Input
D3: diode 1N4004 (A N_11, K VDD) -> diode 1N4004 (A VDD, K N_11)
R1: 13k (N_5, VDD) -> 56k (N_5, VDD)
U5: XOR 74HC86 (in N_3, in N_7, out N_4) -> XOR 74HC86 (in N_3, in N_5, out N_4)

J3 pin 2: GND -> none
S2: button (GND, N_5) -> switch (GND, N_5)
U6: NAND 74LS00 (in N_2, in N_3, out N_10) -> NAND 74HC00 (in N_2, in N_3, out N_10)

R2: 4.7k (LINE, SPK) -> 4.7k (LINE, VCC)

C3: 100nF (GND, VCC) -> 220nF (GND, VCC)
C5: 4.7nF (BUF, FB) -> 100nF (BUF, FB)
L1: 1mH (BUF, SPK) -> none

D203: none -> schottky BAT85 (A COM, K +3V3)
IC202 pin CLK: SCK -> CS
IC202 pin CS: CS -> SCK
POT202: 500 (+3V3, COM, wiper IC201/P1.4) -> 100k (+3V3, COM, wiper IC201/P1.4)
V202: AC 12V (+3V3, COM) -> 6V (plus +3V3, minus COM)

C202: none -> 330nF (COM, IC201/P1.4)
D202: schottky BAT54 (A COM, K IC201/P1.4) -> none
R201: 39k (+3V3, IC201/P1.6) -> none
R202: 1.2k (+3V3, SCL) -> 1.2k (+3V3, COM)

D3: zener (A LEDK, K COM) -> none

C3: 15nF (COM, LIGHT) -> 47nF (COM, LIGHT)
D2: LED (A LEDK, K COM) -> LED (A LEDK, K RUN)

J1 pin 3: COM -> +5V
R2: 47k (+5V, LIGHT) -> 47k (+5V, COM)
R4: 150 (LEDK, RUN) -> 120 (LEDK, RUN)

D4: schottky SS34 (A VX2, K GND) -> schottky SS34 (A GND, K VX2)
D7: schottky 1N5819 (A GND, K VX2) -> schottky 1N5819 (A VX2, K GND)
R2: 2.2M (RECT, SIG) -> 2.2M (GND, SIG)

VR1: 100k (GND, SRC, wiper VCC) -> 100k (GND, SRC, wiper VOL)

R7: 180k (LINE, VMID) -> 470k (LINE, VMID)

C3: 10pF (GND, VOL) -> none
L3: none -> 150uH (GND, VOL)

Exercise
From the material above, gather all lines that include the string "wiper" and copy them.

Task answer
POT202: 500 (+3V3, COM, wiper IC201/P1.4) -> 100k (+3V3, COM, wiper IC201/P1.4)
VR1: 100k (GND, SRC, wiper VCC) -> 100k (GND, SRC, wiper VOL)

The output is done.